Nothing outside the range is wanted. Repeat exactly the lines below from the one with "camera: 95 degrees right, 5 degrees up" through the one with "(860, 268) = (750, 430): turquoise".

DATASET ENTRIES:
»»
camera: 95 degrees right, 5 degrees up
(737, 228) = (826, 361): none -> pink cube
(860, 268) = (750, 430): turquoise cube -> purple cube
««
»»
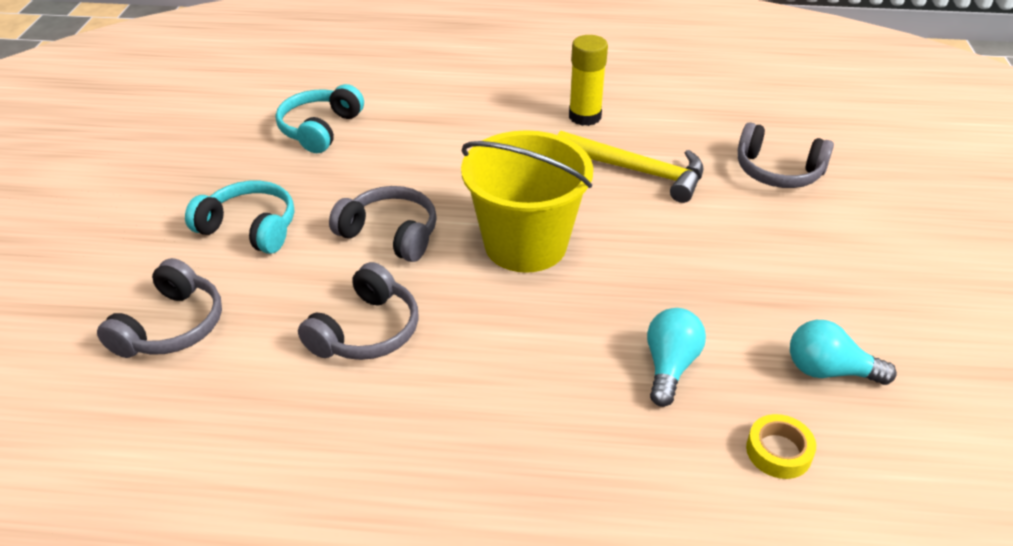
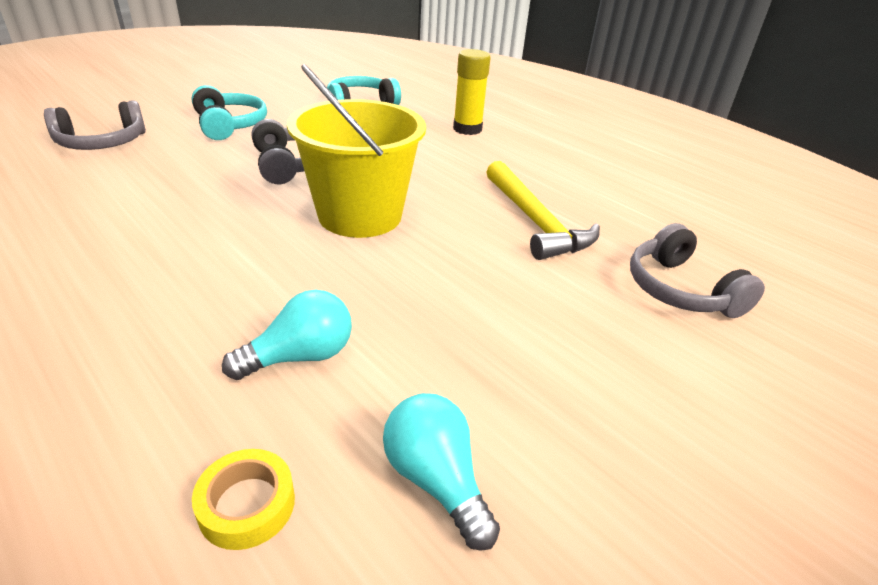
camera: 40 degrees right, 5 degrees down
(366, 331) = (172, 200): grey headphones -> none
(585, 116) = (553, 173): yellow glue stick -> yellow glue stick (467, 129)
««
RESULT:
camera: 95 degrees right, 5 degrees up
(737, 228) = (826, 361): none -> pink cube
(860, 268) = (750, 430): turquoise cube -> purple cube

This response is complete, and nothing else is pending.